- **What to produce**: Copy every entry exactly, but skip the pictures.

- **Records shown**:
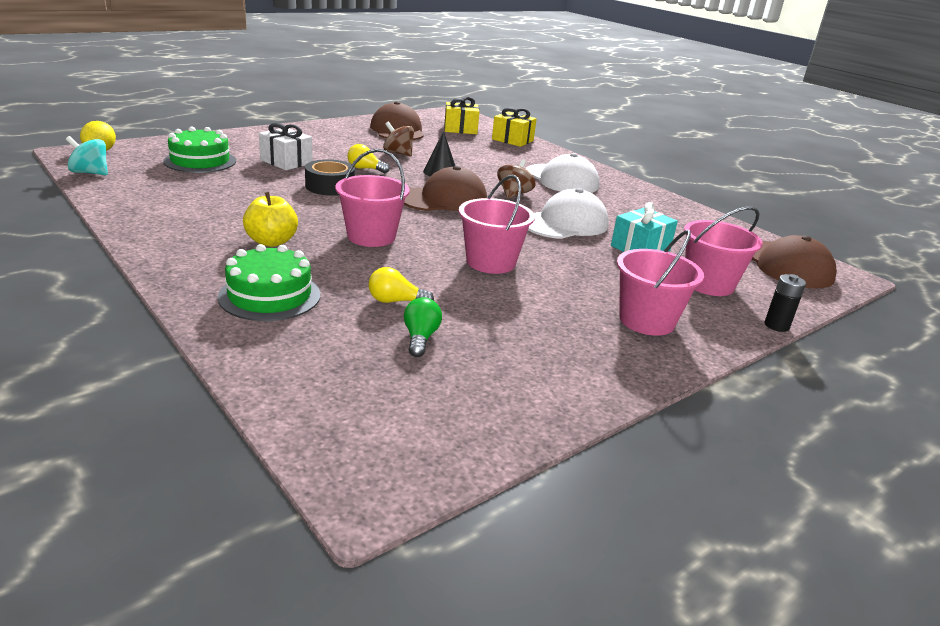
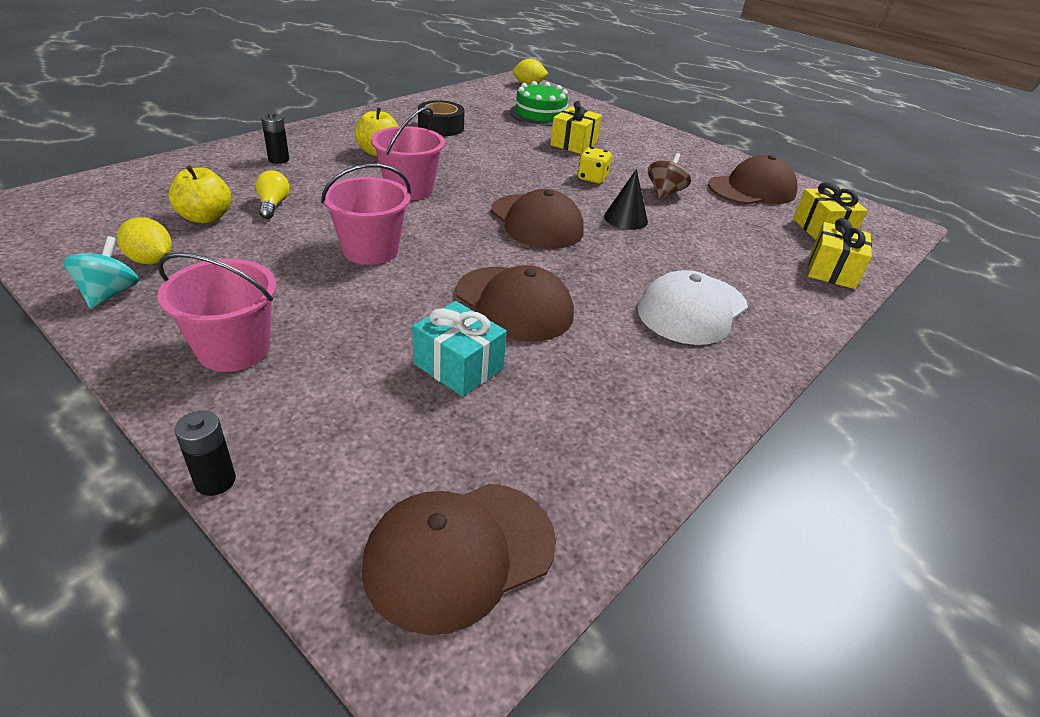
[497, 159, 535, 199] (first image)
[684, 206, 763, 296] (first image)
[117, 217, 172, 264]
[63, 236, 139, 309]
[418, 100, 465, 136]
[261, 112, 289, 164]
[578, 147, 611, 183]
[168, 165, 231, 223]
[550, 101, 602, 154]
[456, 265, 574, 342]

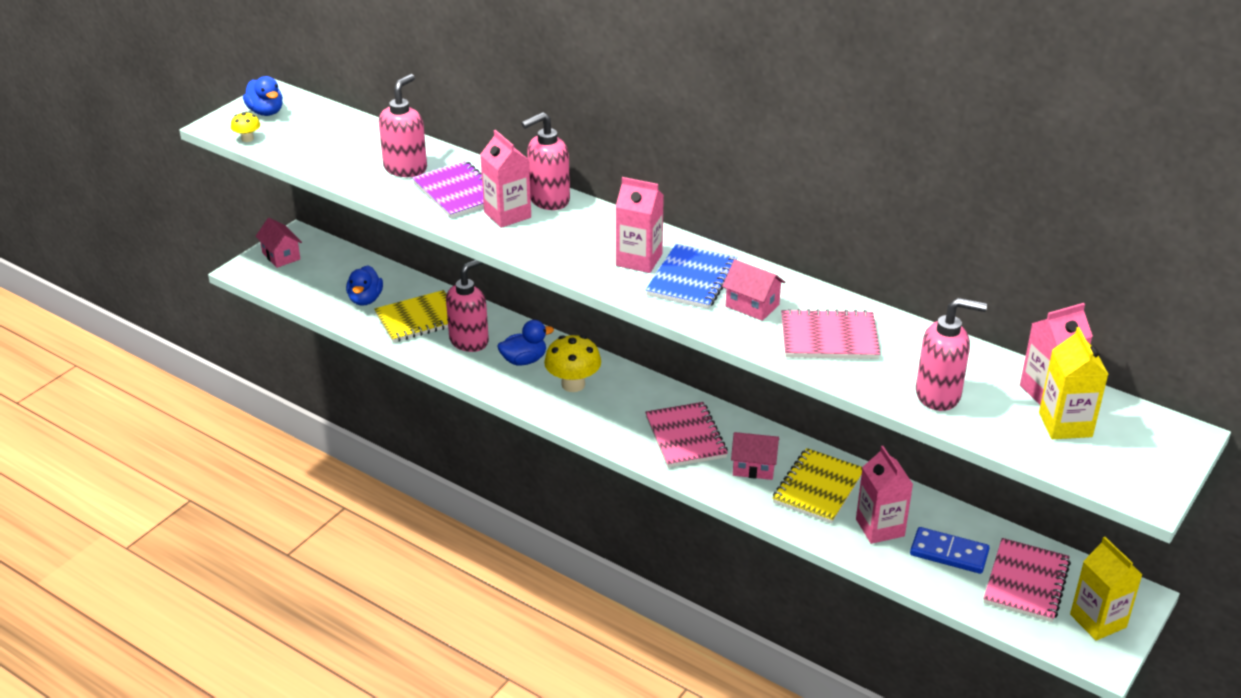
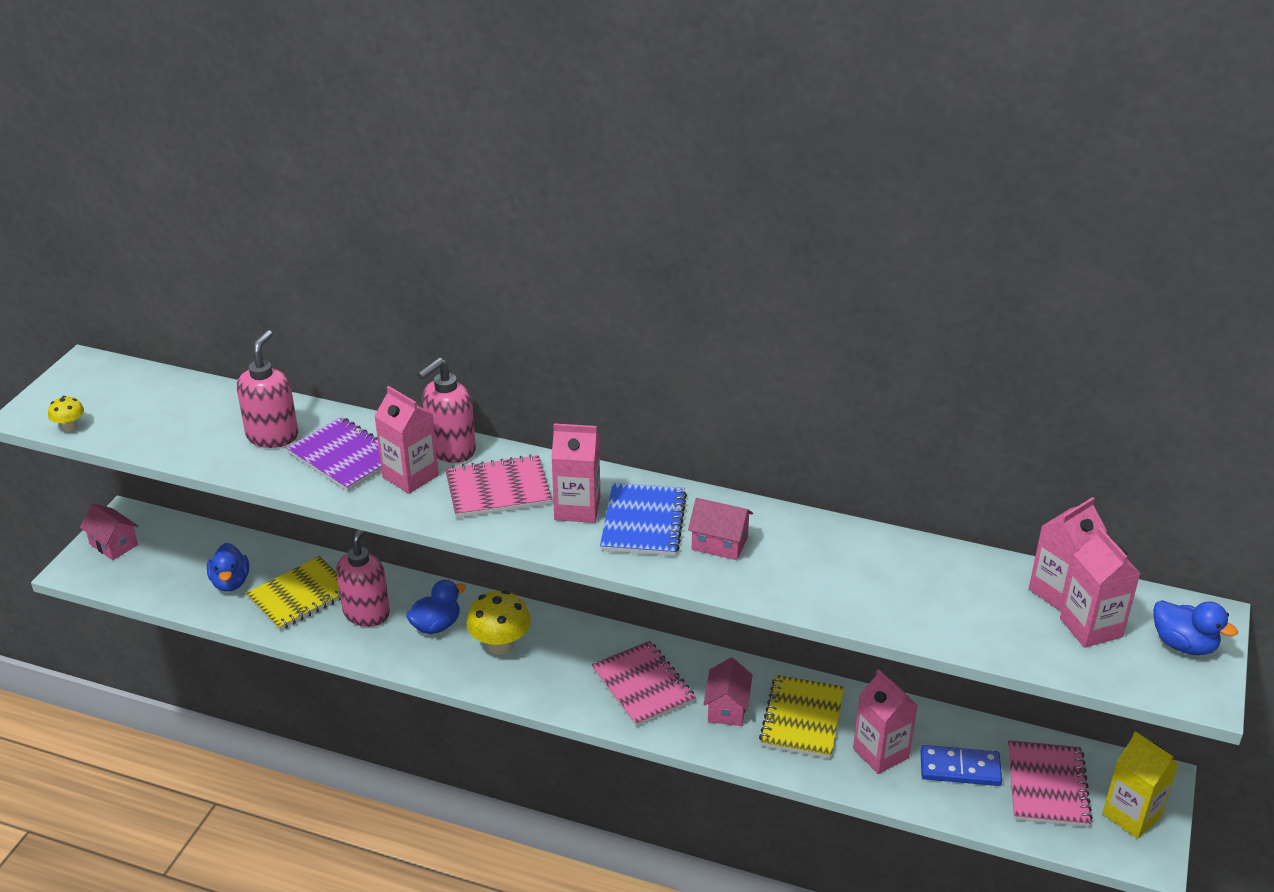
[916, 298, 987, 411] (first image)
[1153, 600, 1238, 655]
[445, 455, 552, 518]
[1060, 527, 1141, 648]
[703, 658, 753, 726]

- **Solution to this problem**:
[497, 159, 535, 199] (first image)
[684, 206, 763, 296] (first image)
[117, 217, 172, 264]
[63, 236, 139, 309]
[418, 100, 465, 136]
[261, 112, 289, 164]
[578, 147, 611, 183]
[168, 165, 231, 223]
[550, 101, 602, 154]
[456, 265, 574, 342]

[916, 298, 987, 411] (first image)
[1153, 600, 1238, 655]
[445, 455, 552, 518]
[1060, 527, 1141, 648]
[703, 658, 753, 726]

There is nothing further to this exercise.